Leave out the pictures and return every entry exactly as it appears.

......

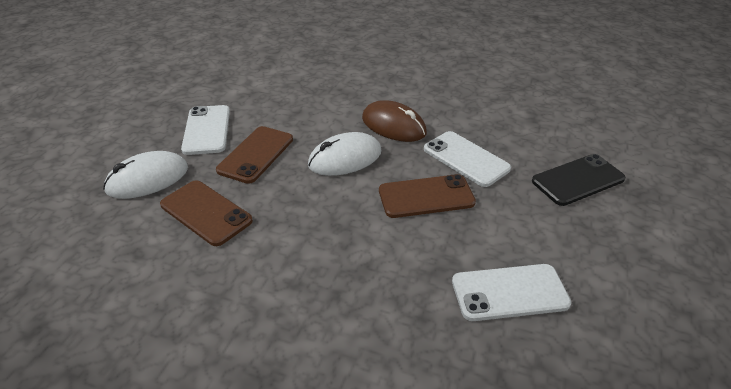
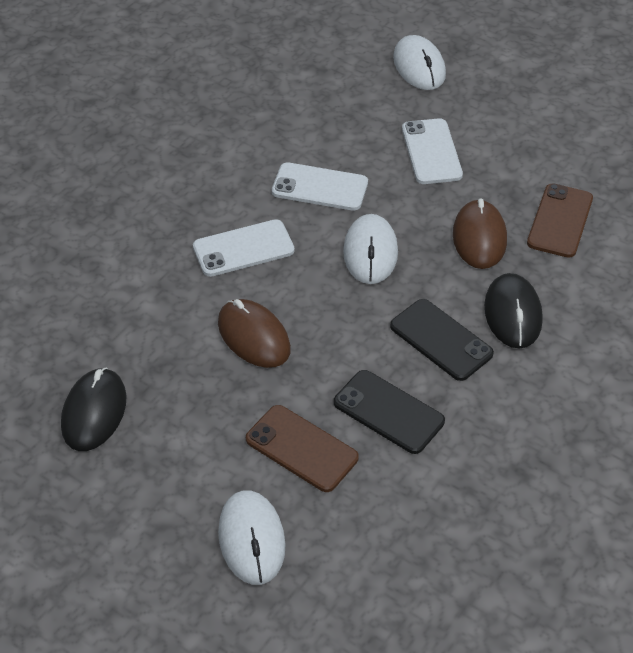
black mouse: 0 -> 2
black phone: 1 -> 2
brown mouse: 1 -> 2
brown phone: 3 -> 2
white mouse: 2 -> 3

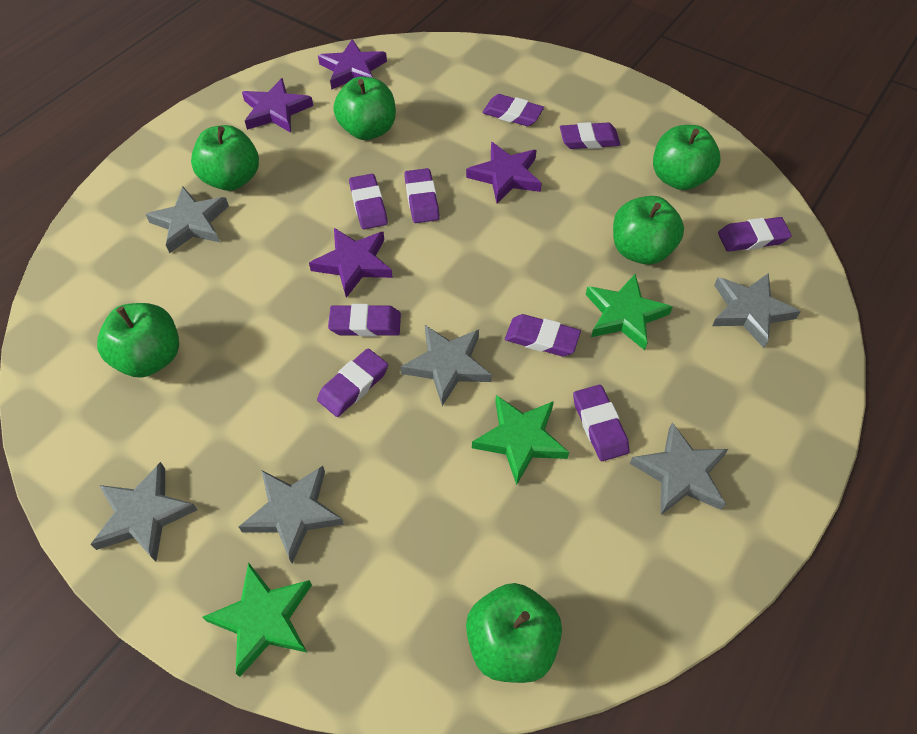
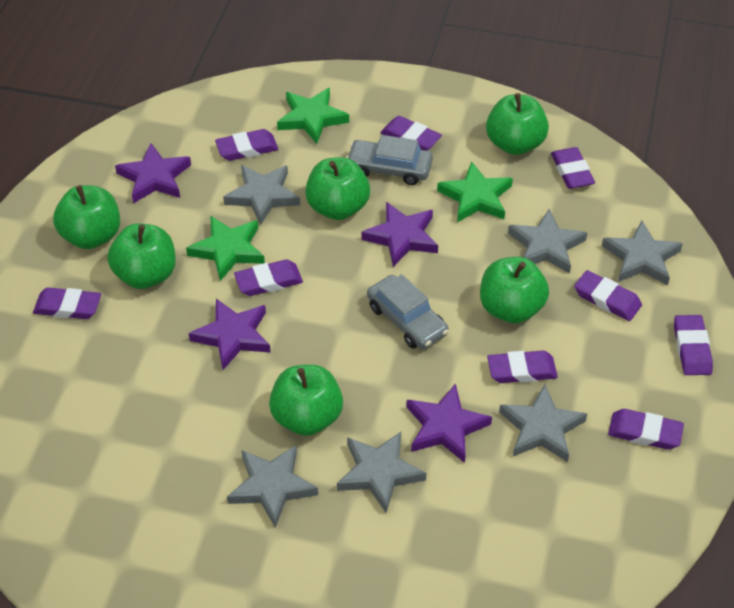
grey car: 0 -> 2

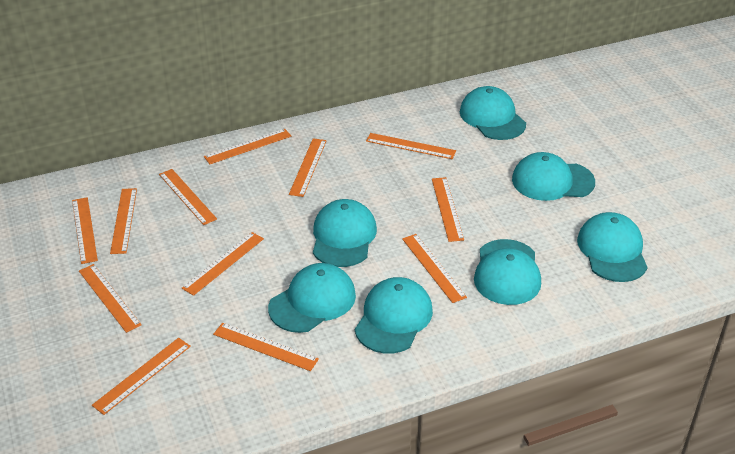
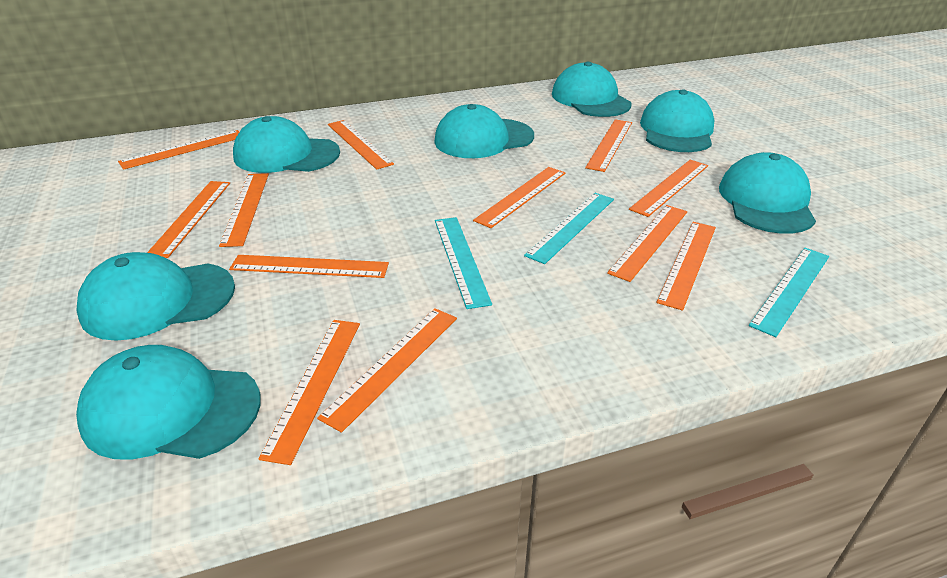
turquoise ruler: 0 -> 3

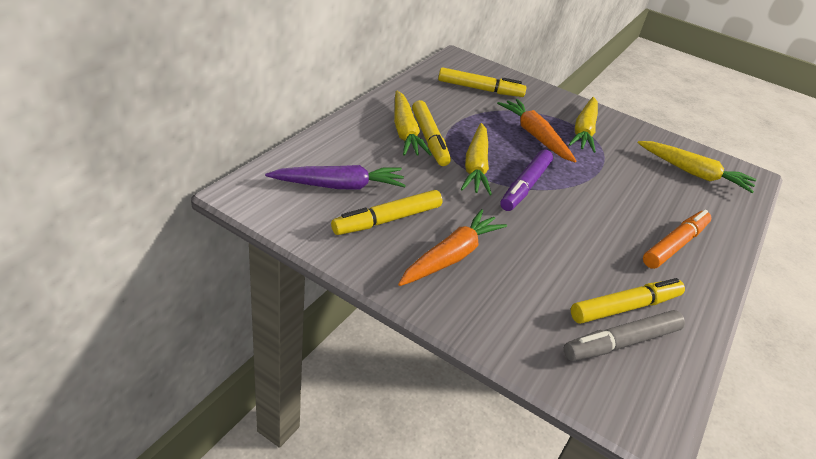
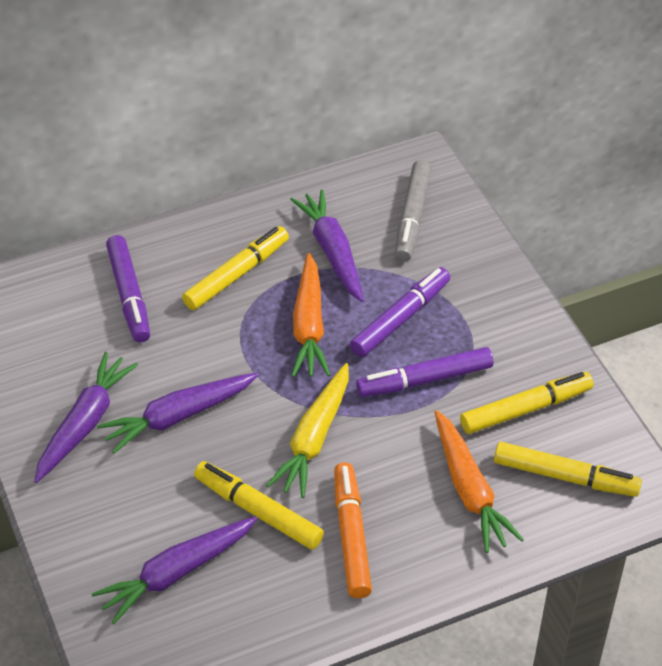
purple carrot: 1 -> 4
purple marker: 1 -> 3
yellow carrot: 4 -> 1

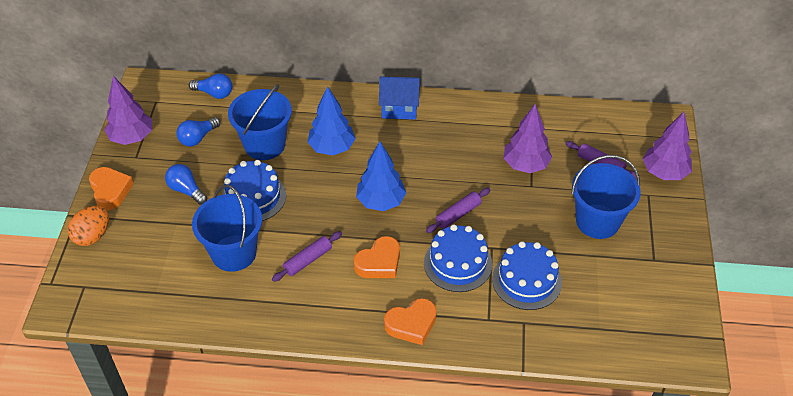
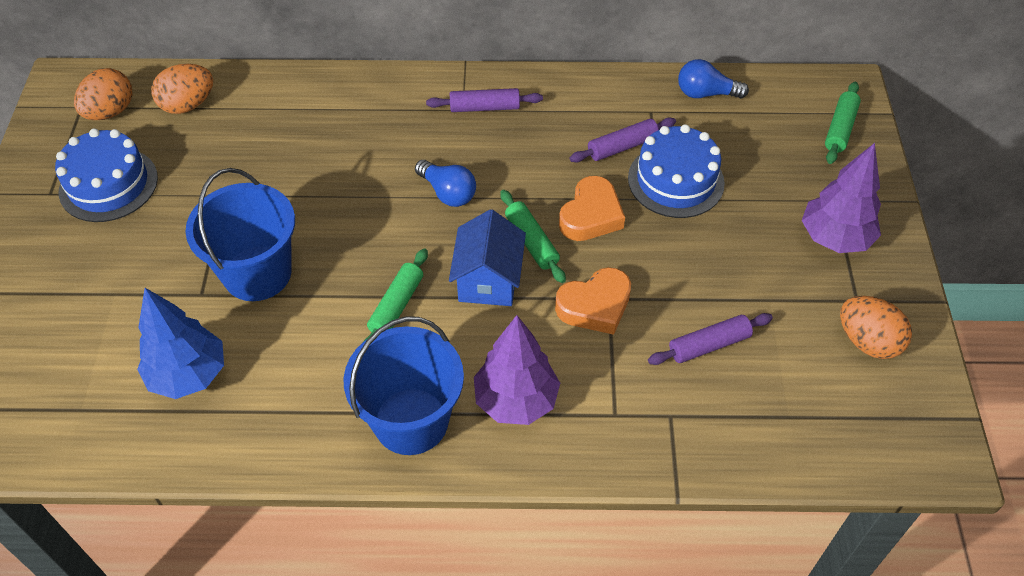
blue bucket: 3 -> 2
blue cake: 3 -> 2
blue light bulb: 3 -> 2
blue tree: 2 -> 1
green rolling pin: 0 -> 3
orange egg: 1 -> 3
orange heart: 3 -> 2
purple tree: 3 -> 2

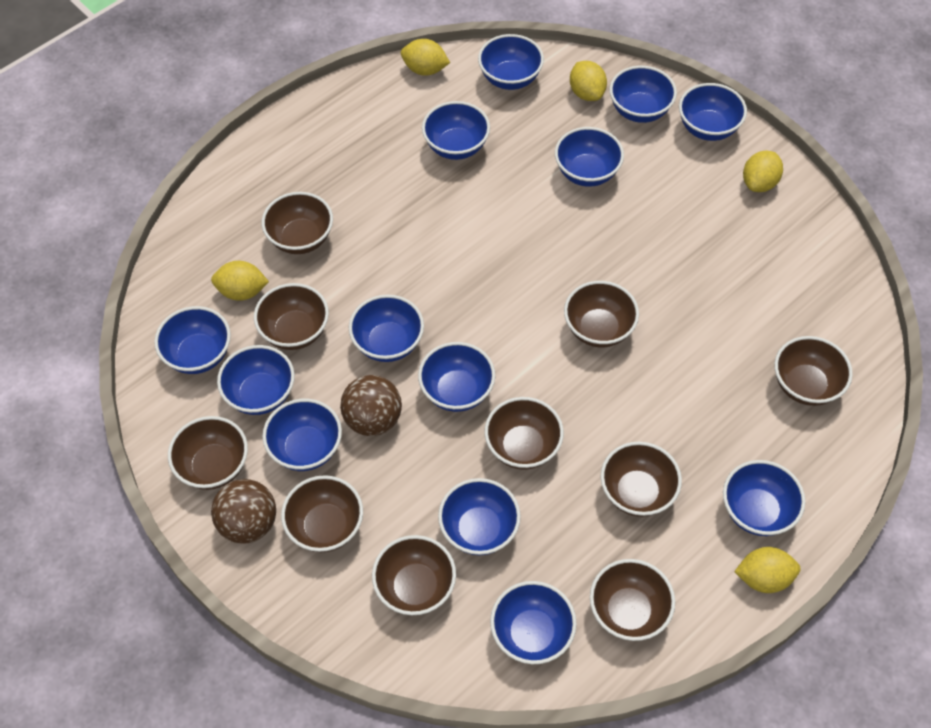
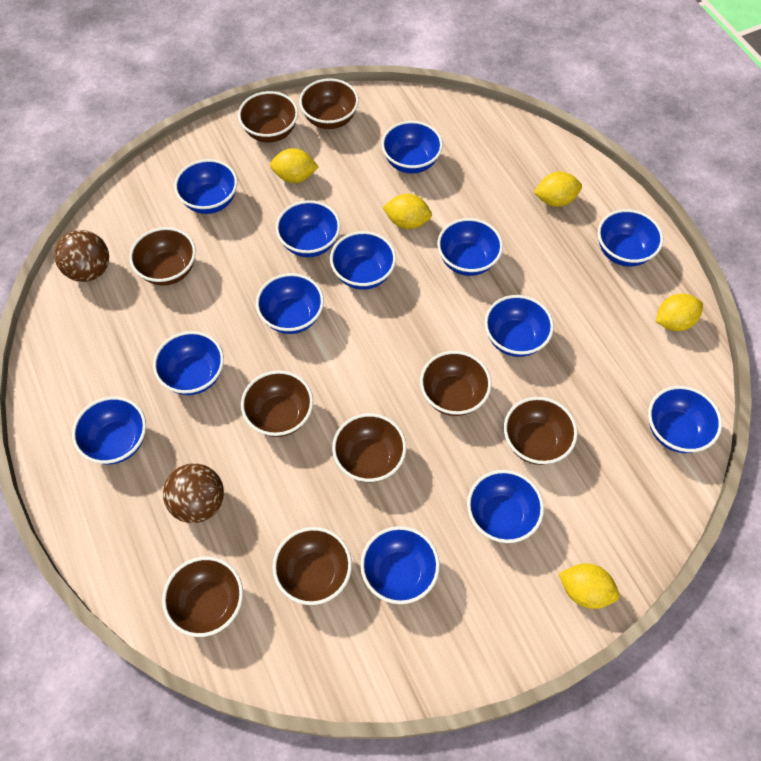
brown bowl: 10 -> 9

......

- Exercise answer:
black mouse: 0 -> 2
black phone: 1 -> 2
brown mouse: 1 -> 2
brown phone: 3 -> 2
white mouse: 2 -> 3

grey car: 0 -> 2

turquoise ruler: 0 -> 3

purple carrot: 1 -> 4
purple marker: 1 -> 3
yellow carrot: 4 -> 1

blue bucket: 3 -> 2
blue cake: 3 -> 2
blue light bulb: 3 -> 2
blue tree: 2 -> 1
green rolling pin: 0 -> 3
orange egg: 1 -> 3
orange heart: 3 -> 2
purple tree: 3 -> 2

brown bowl: 10 -> 9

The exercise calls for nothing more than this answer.